● **Instructions for the task**
Quote the listing from the line with "green hexagon at" up to and including the line with "blue triangle at", leaving the pictures out of your answer.

● **Recorded data**
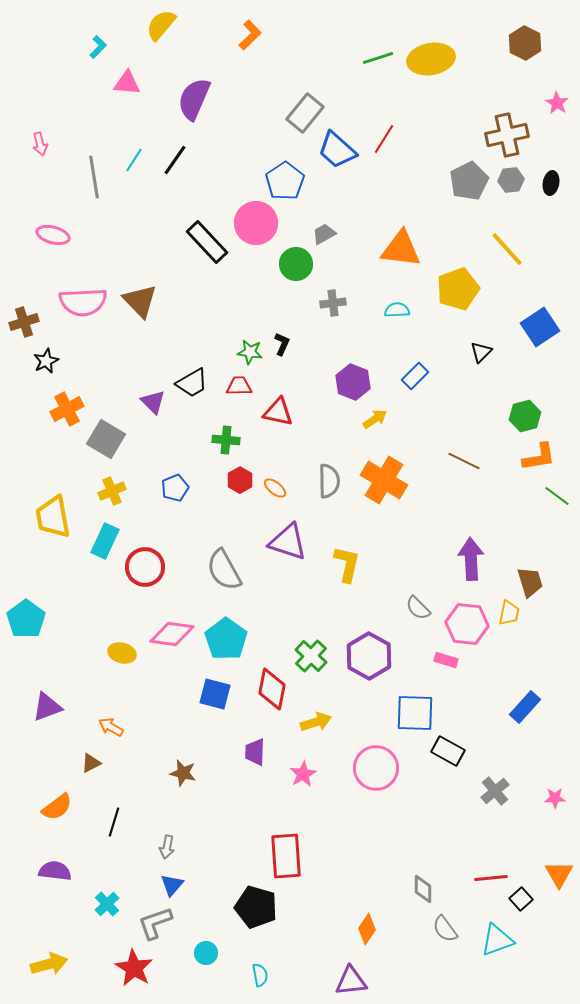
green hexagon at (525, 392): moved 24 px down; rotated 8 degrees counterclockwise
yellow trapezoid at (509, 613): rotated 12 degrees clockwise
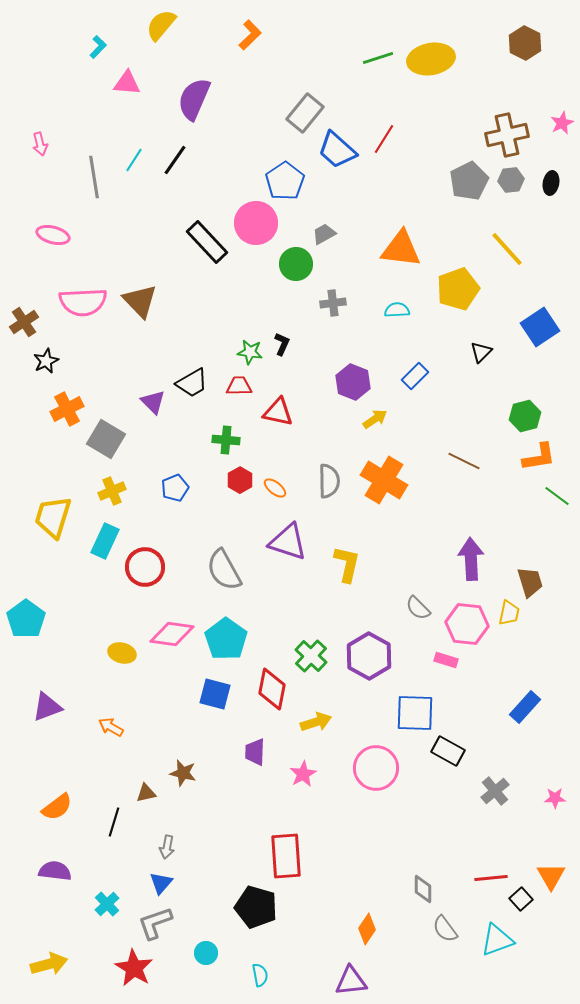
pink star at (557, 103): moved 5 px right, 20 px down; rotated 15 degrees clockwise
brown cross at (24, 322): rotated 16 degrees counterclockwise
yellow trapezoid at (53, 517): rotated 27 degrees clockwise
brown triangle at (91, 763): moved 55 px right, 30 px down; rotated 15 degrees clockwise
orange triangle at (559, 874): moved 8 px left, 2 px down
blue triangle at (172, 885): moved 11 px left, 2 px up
==
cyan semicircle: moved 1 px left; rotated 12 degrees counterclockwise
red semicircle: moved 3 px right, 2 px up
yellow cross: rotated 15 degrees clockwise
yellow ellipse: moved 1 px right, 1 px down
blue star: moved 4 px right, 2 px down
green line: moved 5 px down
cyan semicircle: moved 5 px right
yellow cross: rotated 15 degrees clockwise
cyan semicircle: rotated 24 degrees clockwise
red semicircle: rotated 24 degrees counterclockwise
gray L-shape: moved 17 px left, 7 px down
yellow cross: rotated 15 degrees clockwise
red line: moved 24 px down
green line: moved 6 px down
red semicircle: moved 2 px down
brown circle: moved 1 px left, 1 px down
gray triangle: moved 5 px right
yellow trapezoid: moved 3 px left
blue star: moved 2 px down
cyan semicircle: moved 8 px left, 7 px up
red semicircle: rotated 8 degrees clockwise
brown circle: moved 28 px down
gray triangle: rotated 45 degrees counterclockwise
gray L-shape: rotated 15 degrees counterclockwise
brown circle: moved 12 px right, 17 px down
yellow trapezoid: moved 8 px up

● **Solution for this exercise**
green hexagon at (525, 392): moved 24 px down; rotated 8 degrees counterclockwise
yellow trapezoid at (509, 613): rotated 12 degrees clockwise
pink star at (557, 103): moved 5 px right, 20 px down; rotated 15 degrees clockwise
brown cross at (24, 322): rotated 16 degrees counterclockwise
yellow trapezoid at (53, 517): rotated 27 degrees clockwise
brown triangle at (91, 763): moved 55 px right, 30 px down; rotated 15 degrees clockwise
orange triangle at (559, 874): moved 8 px left, 2 px down
blue triangle at (172, 885): moved 11 px left, 2 px up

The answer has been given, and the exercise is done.